◆ Problem to solve:
Instruction for the entries that follow: retype exactly the lines from the line with "black truck: 5 -> 6" to the line with "purple truck: 5 -> 8", both included, and omit all others.

◆ Records shown:
########

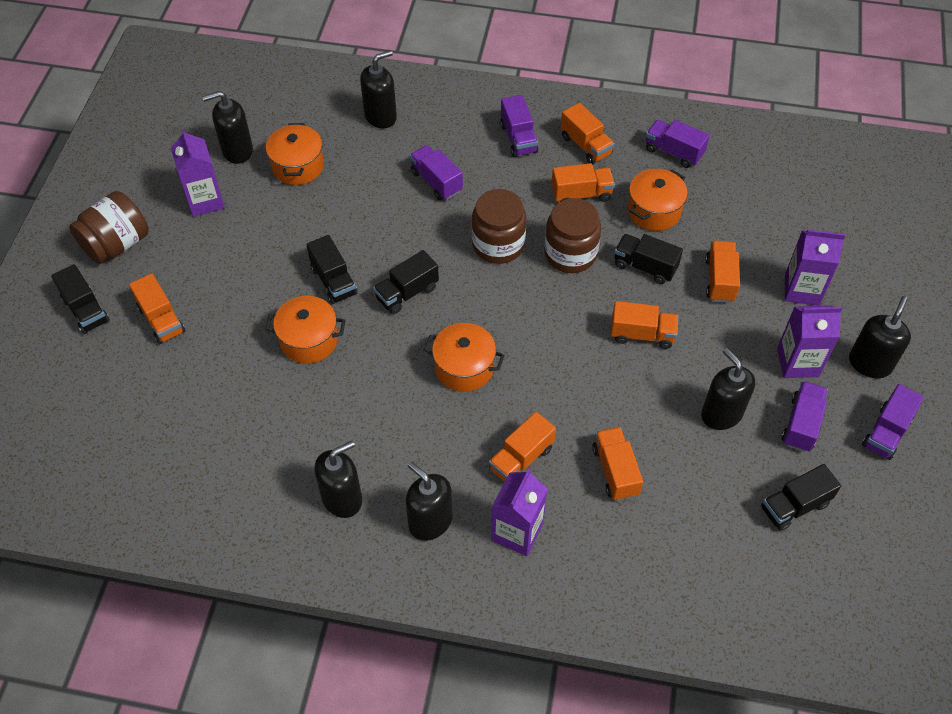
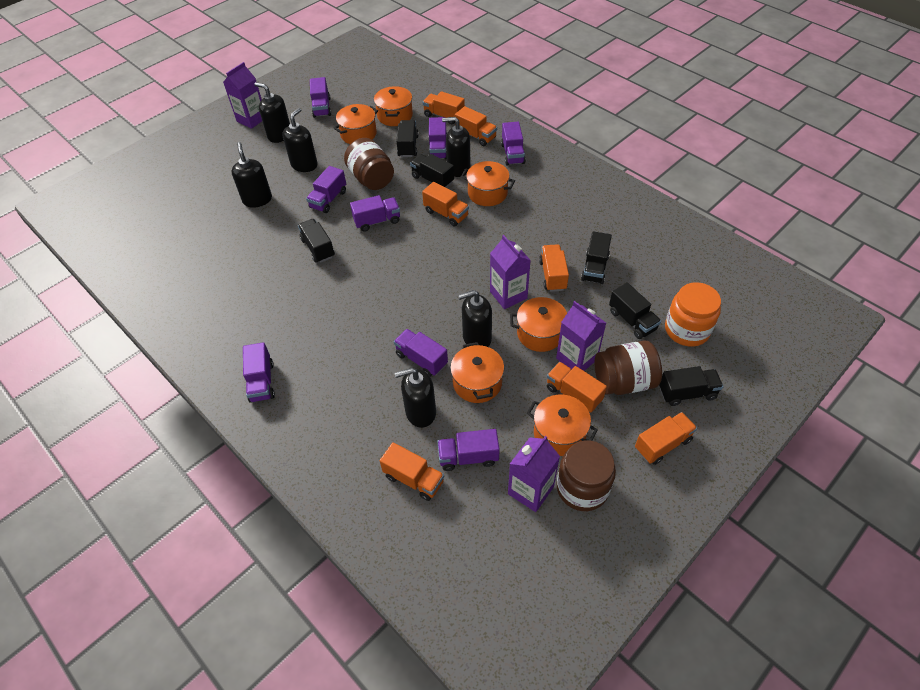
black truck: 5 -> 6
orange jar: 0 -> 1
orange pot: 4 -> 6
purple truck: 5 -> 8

########

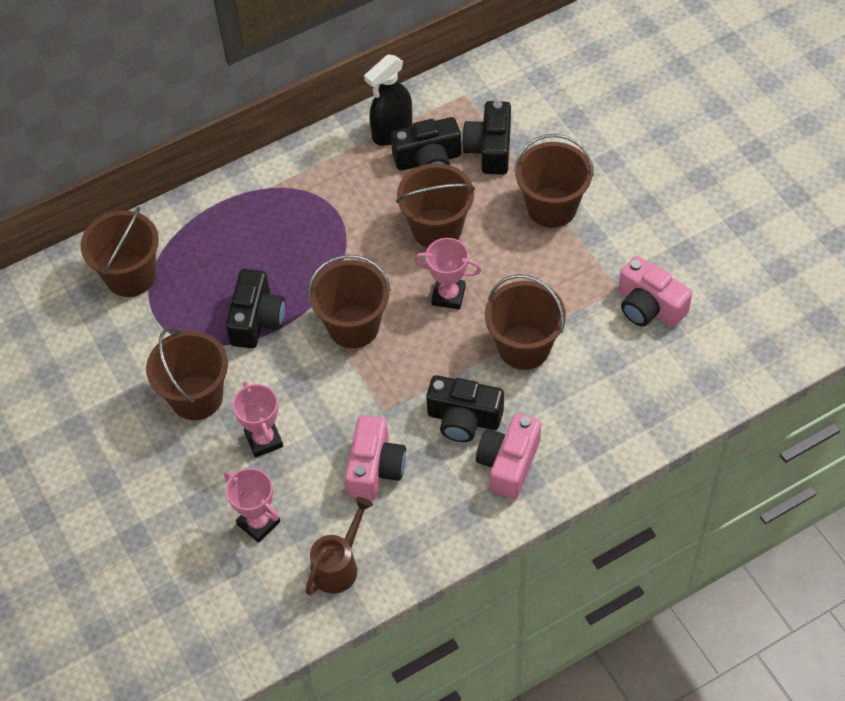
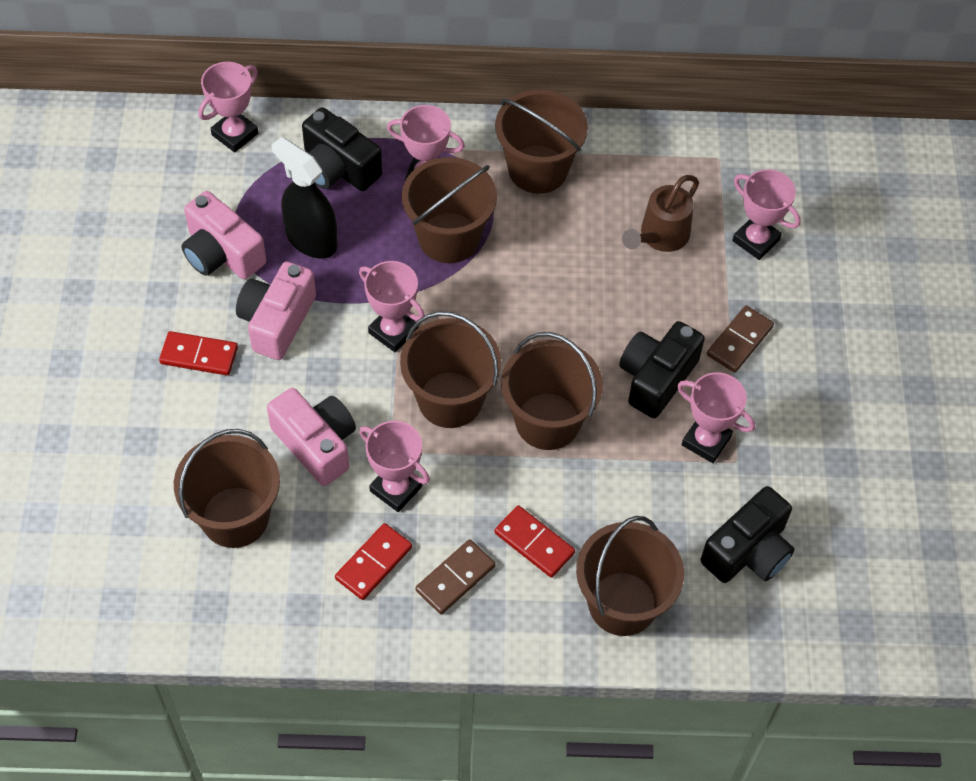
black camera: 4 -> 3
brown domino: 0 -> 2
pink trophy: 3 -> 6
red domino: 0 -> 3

########

◆ Answer below:
black truck: 5 -> 6
orange jar: 0 -> 1
orange pot: 4 -> 6
purple truck: 5 -> 8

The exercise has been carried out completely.